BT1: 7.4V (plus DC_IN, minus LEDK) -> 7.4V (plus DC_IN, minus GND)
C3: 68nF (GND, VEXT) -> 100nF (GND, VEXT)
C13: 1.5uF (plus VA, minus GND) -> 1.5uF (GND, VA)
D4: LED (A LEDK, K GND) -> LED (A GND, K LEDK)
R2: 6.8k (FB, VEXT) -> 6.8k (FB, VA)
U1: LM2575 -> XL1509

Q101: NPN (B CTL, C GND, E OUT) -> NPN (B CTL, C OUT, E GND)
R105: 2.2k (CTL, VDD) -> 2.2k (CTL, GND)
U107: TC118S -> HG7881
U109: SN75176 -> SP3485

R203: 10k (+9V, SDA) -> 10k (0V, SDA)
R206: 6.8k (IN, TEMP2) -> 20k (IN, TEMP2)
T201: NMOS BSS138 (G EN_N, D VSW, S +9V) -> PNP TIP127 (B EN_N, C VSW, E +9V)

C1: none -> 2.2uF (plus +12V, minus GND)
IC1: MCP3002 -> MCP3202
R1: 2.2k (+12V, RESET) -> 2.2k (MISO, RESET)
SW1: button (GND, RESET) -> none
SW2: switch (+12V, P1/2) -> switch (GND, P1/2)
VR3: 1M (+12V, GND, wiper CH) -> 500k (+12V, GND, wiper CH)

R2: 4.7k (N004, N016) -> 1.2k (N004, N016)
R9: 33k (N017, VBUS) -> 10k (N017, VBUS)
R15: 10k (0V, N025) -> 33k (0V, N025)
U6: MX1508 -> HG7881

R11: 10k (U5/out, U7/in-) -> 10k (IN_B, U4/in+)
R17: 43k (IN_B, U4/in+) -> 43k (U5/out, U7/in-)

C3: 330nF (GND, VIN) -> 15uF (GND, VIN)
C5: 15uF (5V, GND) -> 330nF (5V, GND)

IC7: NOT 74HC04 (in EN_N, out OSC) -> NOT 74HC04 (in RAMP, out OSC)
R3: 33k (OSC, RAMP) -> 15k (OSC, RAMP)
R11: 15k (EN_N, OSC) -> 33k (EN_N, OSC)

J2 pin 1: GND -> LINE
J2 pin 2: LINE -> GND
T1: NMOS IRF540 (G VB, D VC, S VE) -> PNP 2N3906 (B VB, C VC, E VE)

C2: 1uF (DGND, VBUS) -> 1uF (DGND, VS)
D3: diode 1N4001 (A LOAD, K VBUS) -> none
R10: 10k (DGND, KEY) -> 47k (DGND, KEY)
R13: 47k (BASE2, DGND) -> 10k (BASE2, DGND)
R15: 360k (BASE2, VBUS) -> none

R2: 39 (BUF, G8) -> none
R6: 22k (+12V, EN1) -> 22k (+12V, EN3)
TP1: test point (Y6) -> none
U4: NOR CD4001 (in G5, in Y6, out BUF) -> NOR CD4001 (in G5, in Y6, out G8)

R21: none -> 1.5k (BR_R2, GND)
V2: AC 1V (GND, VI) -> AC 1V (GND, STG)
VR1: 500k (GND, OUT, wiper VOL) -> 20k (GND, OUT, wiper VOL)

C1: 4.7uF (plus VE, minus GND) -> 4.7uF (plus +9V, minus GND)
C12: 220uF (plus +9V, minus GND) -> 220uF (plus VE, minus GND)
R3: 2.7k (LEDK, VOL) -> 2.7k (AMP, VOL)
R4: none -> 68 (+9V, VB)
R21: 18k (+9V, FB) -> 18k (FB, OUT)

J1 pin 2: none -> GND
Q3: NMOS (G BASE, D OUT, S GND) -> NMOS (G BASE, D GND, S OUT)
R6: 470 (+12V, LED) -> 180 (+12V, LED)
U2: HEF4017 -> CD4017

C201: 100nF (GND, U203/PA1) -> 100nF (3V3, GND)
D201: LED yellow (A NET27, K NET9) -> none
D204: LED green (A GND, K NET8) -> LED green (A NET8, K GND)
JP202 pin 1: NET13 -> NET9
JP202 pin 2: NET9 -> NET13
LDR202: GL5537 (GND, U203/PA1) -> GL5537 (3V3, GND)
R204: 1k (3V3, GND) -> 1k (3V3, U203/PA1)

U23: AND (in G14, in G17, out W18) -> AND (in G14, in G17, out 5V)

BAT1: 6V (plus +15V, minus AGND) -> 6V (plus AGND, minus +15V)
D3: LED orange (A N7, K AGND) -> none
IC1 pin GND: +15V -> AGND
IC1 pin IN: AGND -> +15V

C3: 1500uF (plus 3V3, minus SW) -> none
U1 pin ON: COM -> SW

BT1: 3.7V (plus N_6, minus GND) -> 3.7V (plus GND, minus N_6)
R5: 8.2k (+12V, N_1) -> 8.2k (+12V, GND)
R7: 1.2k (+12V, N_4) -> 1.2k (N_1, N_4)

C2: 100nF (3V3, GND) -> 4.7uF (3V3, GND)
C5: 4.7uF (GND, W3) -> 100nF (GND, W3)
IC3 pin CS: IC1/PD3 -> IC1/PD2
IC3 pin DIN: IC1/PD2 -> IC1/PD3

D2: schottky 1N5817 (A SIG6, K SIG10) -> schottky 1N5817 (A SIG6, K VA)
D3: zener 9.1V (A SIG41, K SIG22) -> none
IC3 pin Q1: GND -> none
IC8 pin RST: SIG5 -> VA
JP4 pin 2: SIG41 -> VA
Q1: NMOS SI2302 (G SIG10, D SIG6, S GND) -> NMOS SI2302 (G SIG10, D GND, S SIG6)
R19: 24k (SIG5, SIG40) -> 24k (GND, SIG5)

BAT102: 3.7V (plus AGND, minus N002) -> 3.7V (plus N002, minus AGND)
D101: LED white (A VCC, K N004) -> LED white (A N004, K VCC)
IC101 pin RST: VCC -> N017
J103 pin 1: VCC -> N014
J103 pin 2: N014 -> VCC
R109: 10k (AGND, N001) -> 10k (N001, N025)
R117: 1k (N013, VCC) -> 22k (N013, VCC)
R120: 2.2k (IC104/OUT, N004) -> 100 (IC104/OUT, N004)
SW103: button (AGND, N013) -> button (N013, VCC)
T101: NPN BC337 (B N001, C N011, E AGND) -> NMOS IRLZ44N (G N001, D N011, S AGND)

**TASK INSTRUCTIONS**
Copy out exactly, and only, the lines from the one that contains "R19: 24k (SIG5, SIG40) -> 24k (GND, SIG5)" through the last line of the material above.

**OUTPUT FOR THIS TASK**
R19: 24k (SIG5, SIG40) -> 24k (GND, SIG5)

BAT102: 3.7V (plus AGND, minus N002) -> 3.7V (plus N002, minus AGND)
D101: LED white (A VCC, K N004) -> LED white (A N004, K VCC)
IC101 pin RST: VCC -> N017
J103 pin 1: VCC -> N014
J103 pin 2: N014 -> VCC
R109: 10k (AGND, N001) -> 10k (N001, N025)
R117: 1k (N013, VCC) -> 22k (N013, VCC)
R120: 2.2k (IC104/OUT, N004) -> 100 (IC104/OUT, N004)
SW103: button (AGND, N013) -> button (N013, VCC)
T101: NPN BC337 (B N001, C N011, E AGND) -> NMOS IRLZ44N (G N001, D N011, S AGND)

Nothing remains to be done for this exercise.